TASK PROMPT
Repeat exactly the lines below, from the line containing "TEMP3 pin OUT: D5 -> A0" through the last line, both included. Leave out any pictures.

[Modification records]
------------------------------------------------------------

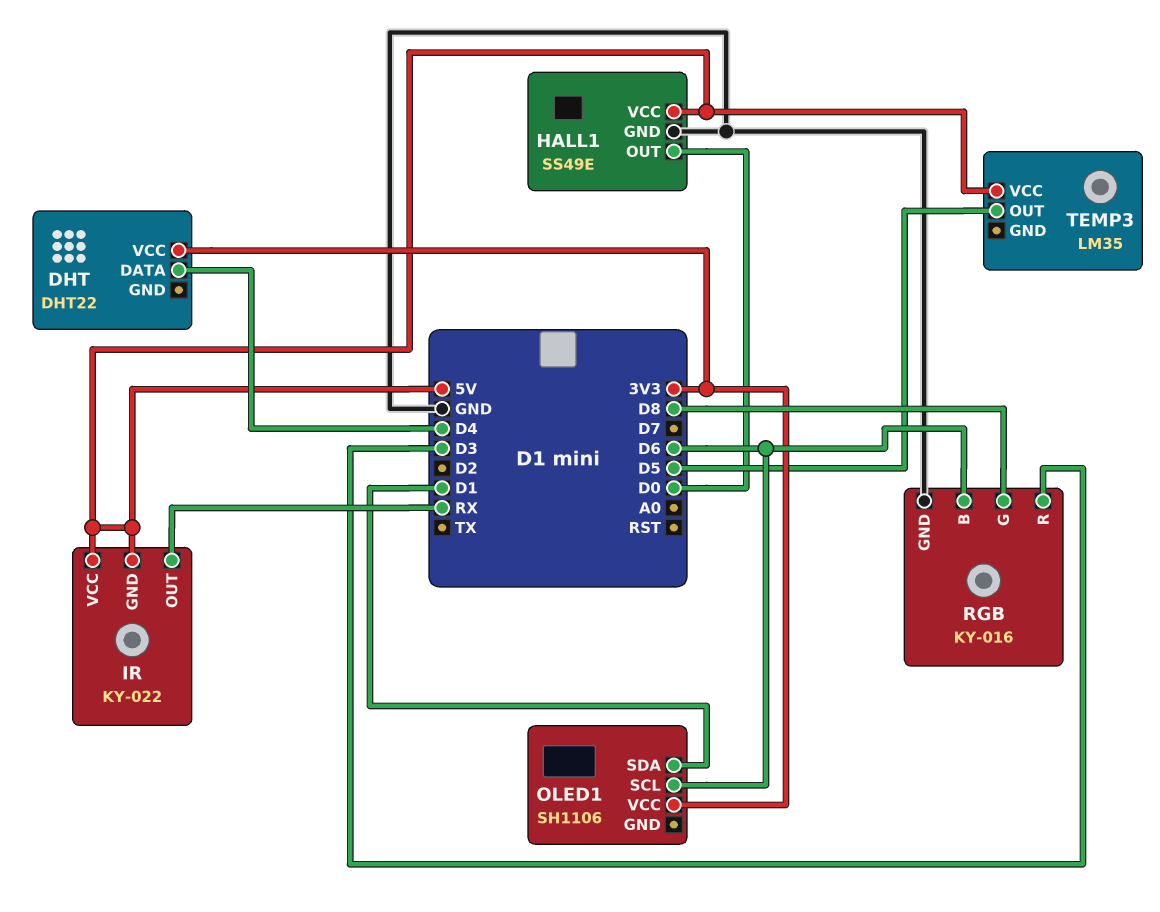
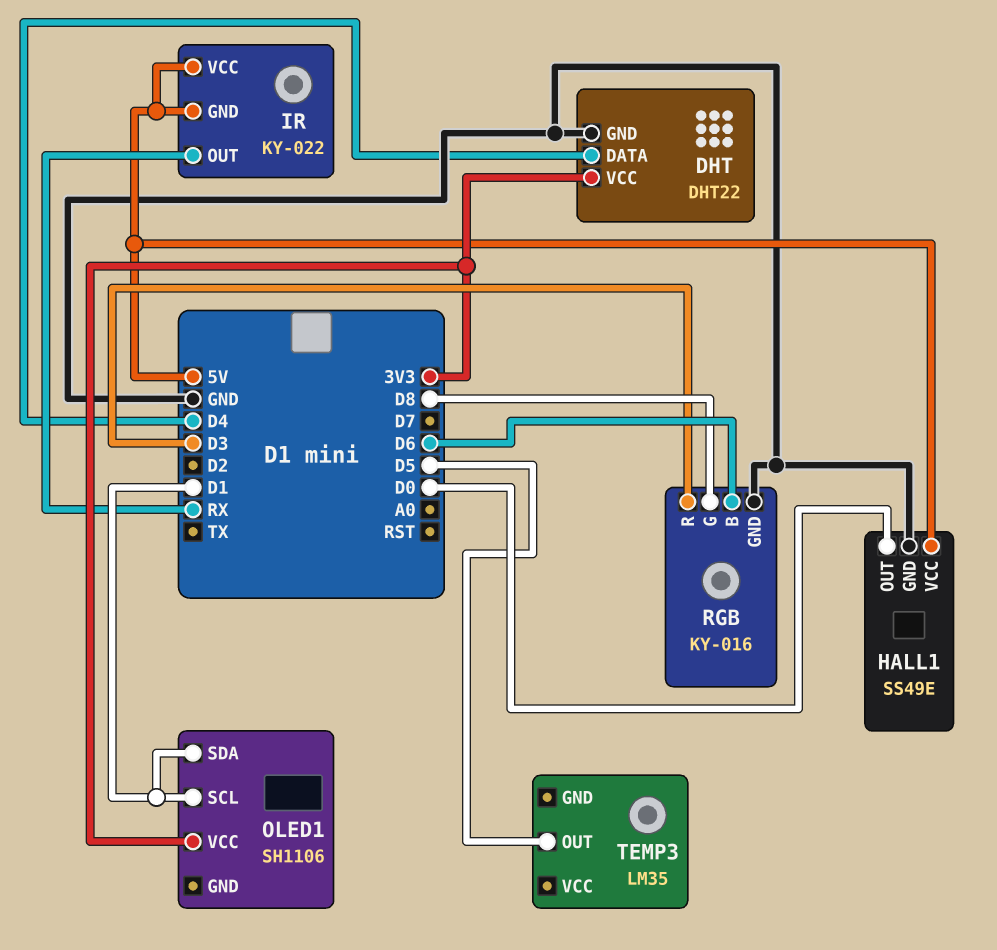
DHT pin GND: none -> GND
OLED1 pin SCL: D6 -> D1
TEMP3 pin VCC: 5V -> none

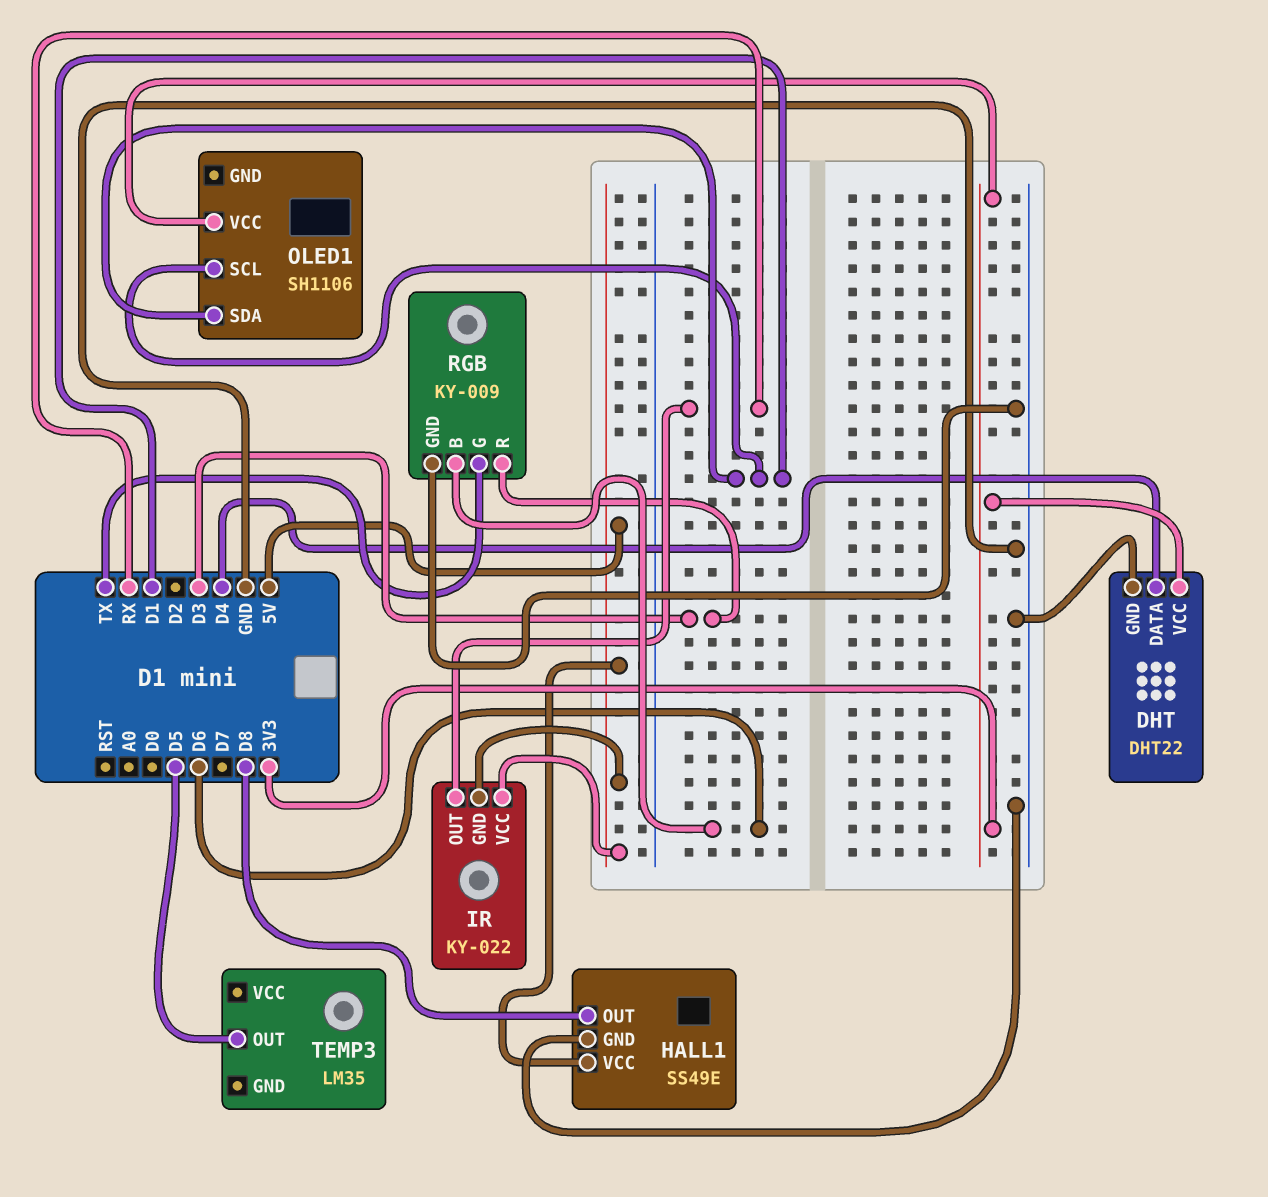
HALL1 pin OUT: D0 -> D8
RGB: KY-016 -> KY-009
RGB pin G: D8 -> TX

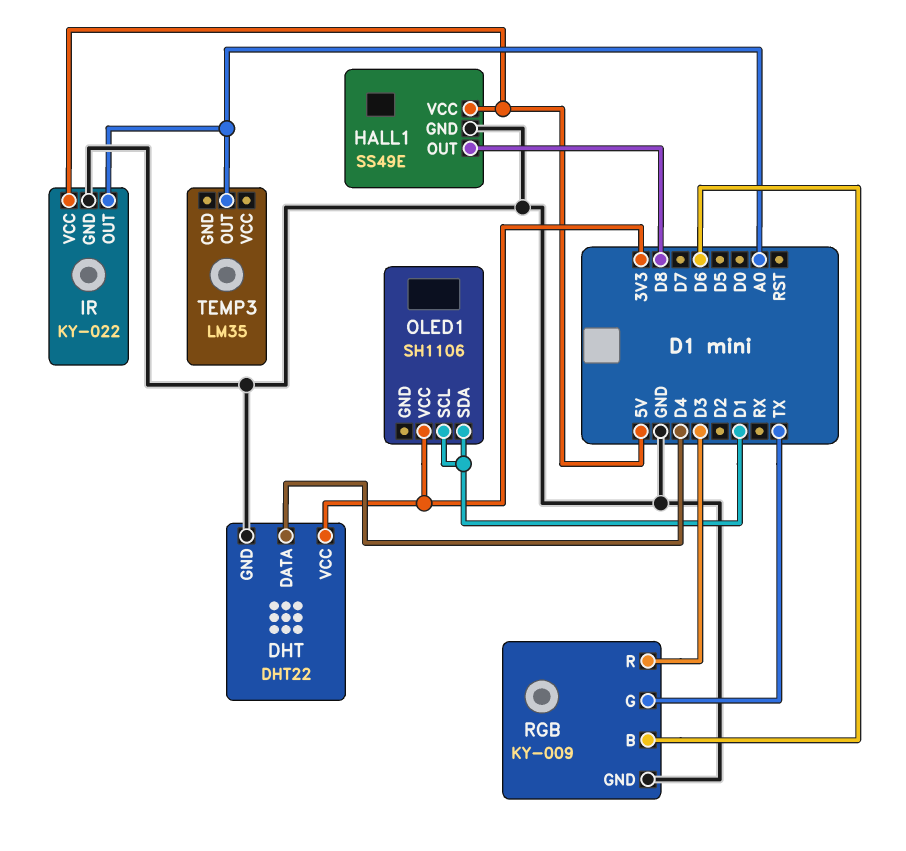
IR pin GND: 5V -> GND
IR pin OUT: RX -> A0
TEMP3 pin OUT: D5 -> A0

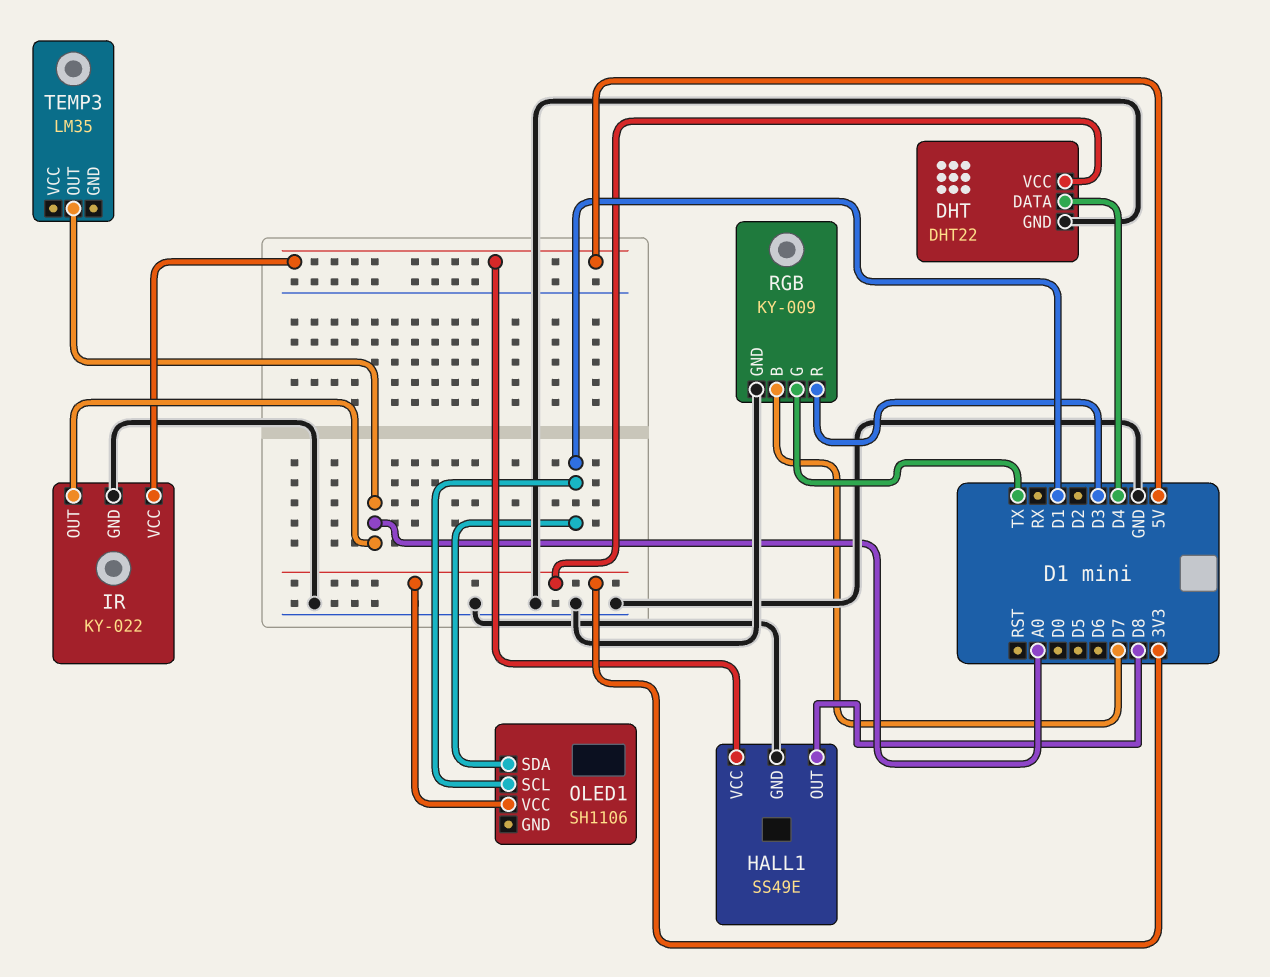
RGB pin B: D6 -> D7

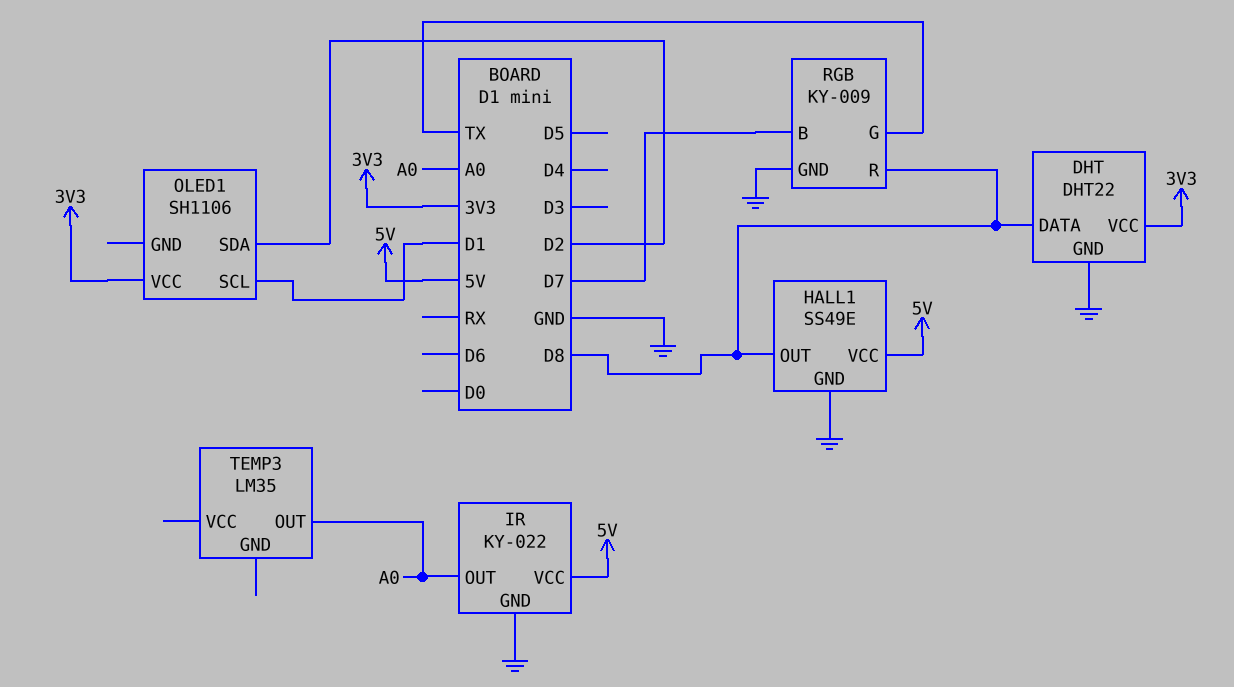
DHT pin DATA: D4 -> D8
OLED1 pin SDA: D1 -> D2
RGB pin R: D3 -> D8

------------------------------------------------------------

ANSWER BOX
TEMP3 pin OUT: D5 -> A0

RGB pin B: D6 -> D7

DHT pin DATA: D4 -> D8
OLED1 pin SDA: D1 -> D2
RGB pin R: D3 -> D8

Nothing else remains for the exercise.